To do -
Drop the pictures; give again exactly the lines from the one holding "R1: 1.8k (+3V3, CN1/1) -> none" through the end of the data.
[Data records]
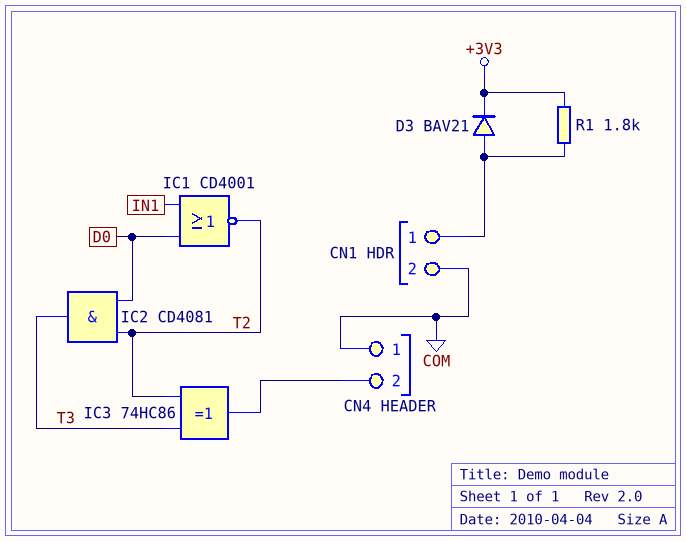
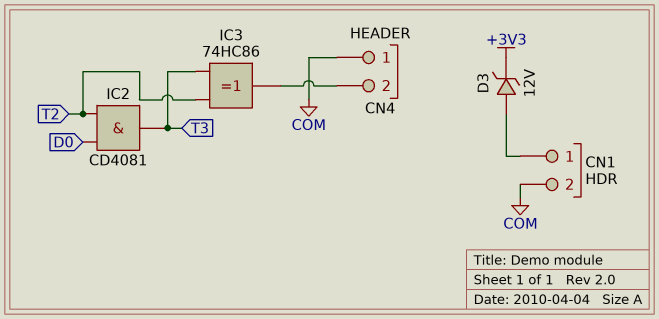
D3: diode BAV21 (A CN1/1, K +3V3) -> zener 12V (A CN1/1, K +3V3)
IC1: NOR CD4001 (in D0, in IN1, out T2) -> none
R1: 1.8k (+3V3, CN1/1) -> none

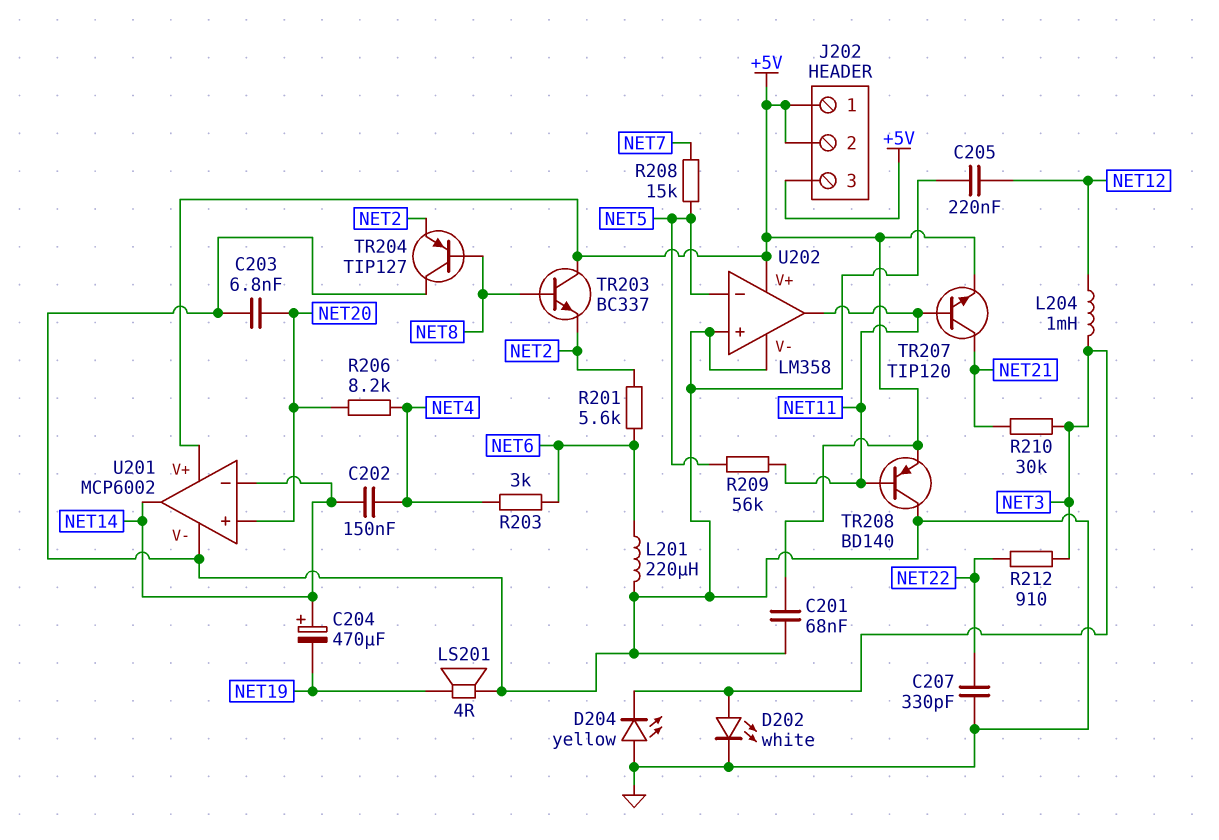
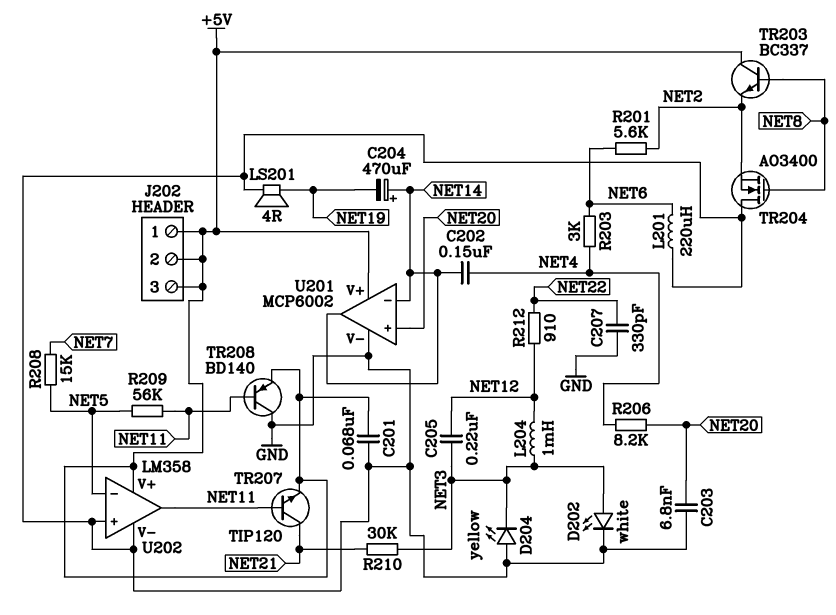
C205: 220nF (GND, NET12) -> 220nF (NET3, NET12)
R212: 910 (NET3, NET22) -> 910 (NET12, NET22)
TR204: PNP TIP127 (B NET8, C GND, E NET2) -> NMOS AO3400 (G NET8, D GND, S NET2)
[/Data records]
Exercise result -
R1: 1.8k (+3V3, CN1/1) -> none

C205: 220nF (GND, NET12) -> 220nF (NET3, NET12)
R212: 910 (NET3, NET22) -> 910 (NET12, NET22)
TR204: PNP TIP127 (B NET8, C GND, E NET2) -> NMOS AO3400 (G NET8, D GND, S NET2)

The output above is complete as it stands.